Requirement: Without the pictures, give the entries below again exactly as written.

--

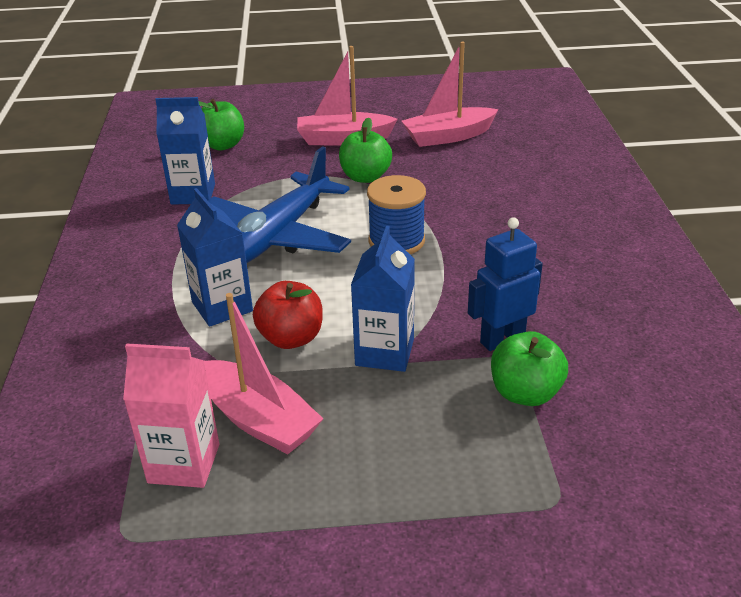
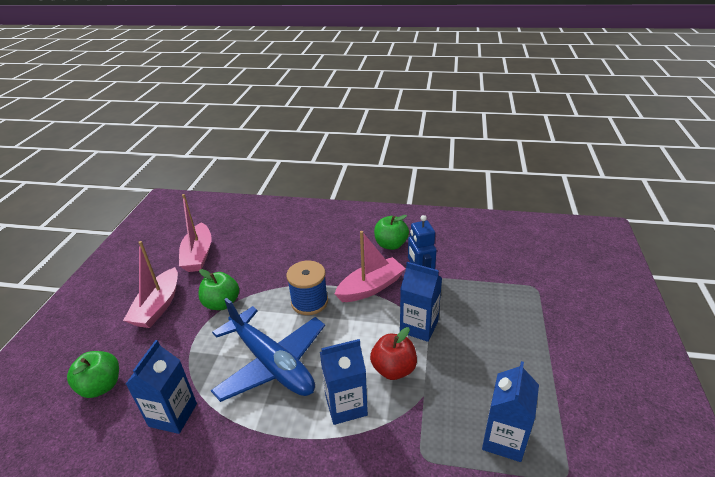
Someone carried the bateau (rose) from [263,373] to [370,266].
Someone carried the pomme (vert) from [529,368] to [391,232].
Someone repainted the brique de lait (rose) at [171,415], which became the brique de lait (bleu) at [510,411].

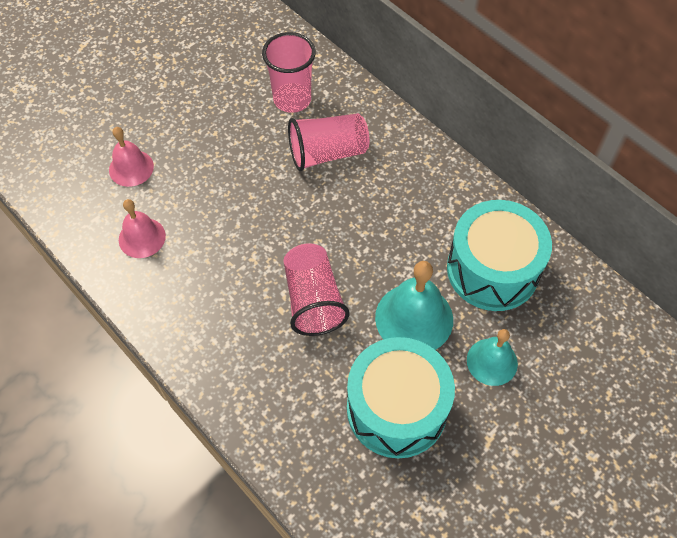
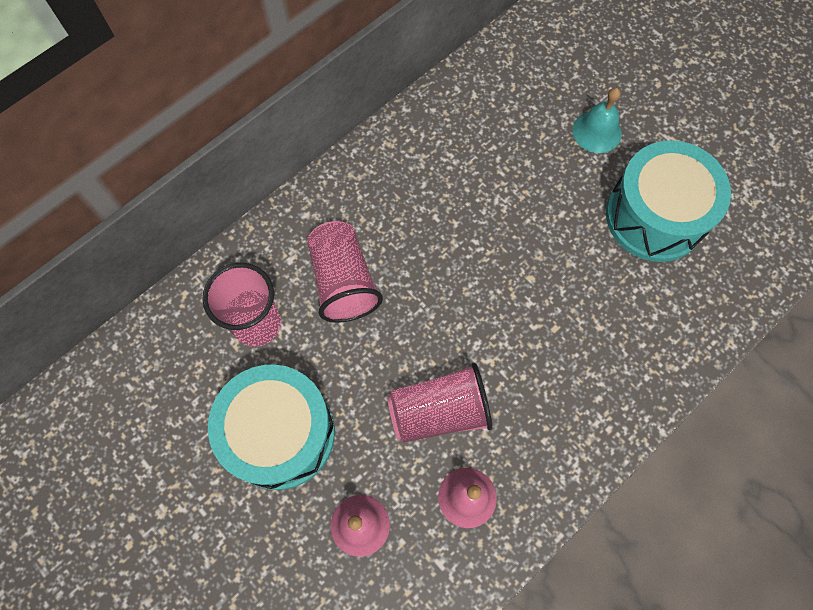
Someone took away the cloche (turquoise) at [414,305].
Someone carried the gobelet (rose) from [316,289] to [440,403].
Someone carried the tambour (turquoise) from [499,255] to [271,427].

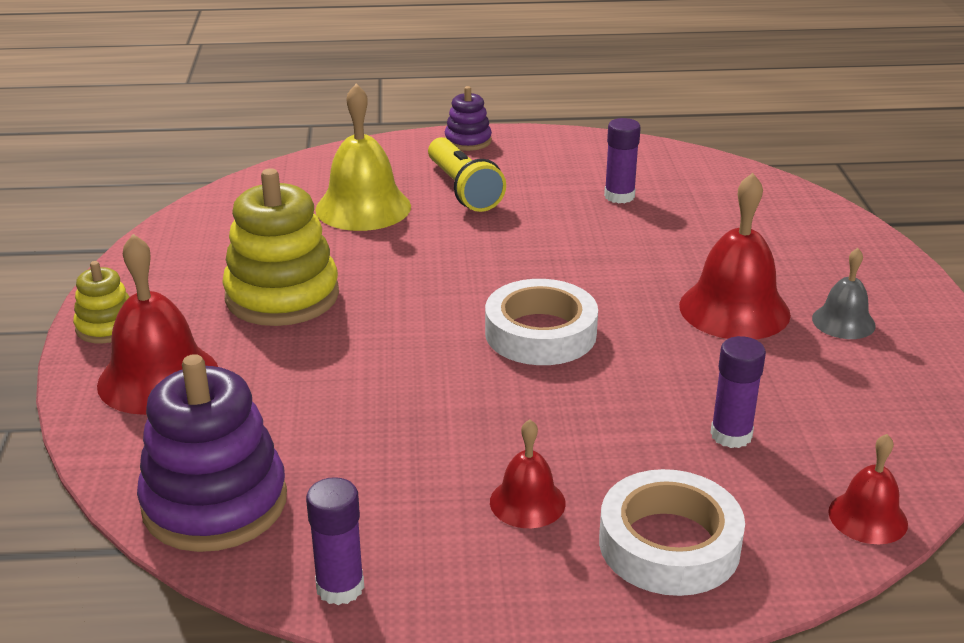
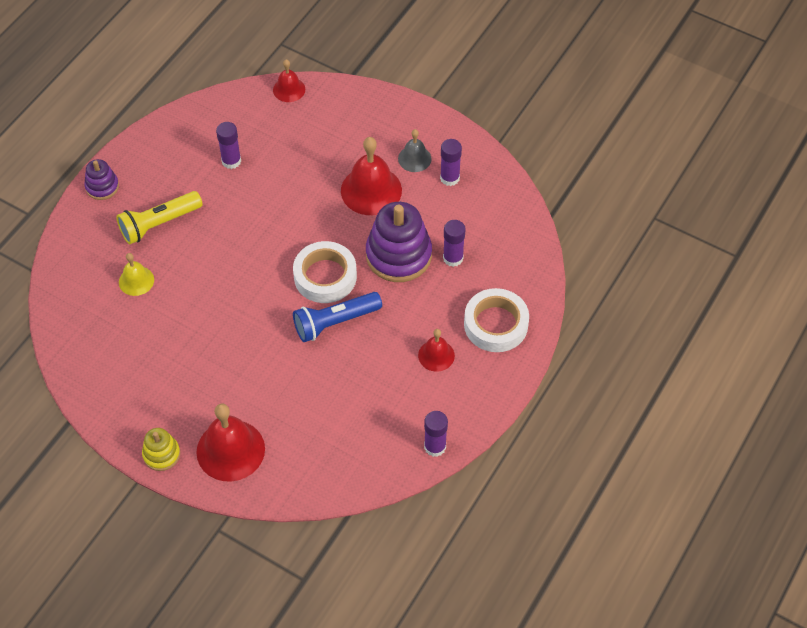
Someone took away the jouet à empiler (jaune) at [280,247].
Someone put down the lampe de poche (bleu) at [337,317].
Someone put down the bâton de colle (violet) at [451,162].
Someone carried the jouet à empiler (violet) from [212,453] to [399,242].
Someone carried the cloche (rouge) from [868,489] to [289,80].
Someone rotated the lampe de poche (jaune) at [467,174] by 135 degrees clockwise.
Someone scaled the cloche (jaune) at [363,157] by 0.56.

--

Answer space:
Someone carried the bateau (rose) from [263,373] to [370,266].
Someone carried the pomme (vert) from [529,368] to [391,232].
Someone repainted the brique de lait (rose) at [171,415], which became the brique de lait (bleu) at [510,411].

Someone took away the cloche (turquoise) at [414,305].
Someone carried the gobelet (rose) from [316,289] to [440,403].
Someone carried the tambour (turquoise) from [499,255] to [271,427].

Someone took away the jouet à empiler (jaune) at [280,247].
Someone put down the lampe de poche (bleu) at [337,317].
Someone put down the bâton de colle (violet) at [451,162].
Someone carried the jouet à empiler (violet) from [212,453] to [399,242].
Someone carried the cloche (rouge) from [868,489] to [289,80].
Someone rotated the lampe de poche (jaune) at [467,174] by 135 degrees clockwise.
Someone scaled the cloche (jaune) at [363,157] by 0.56.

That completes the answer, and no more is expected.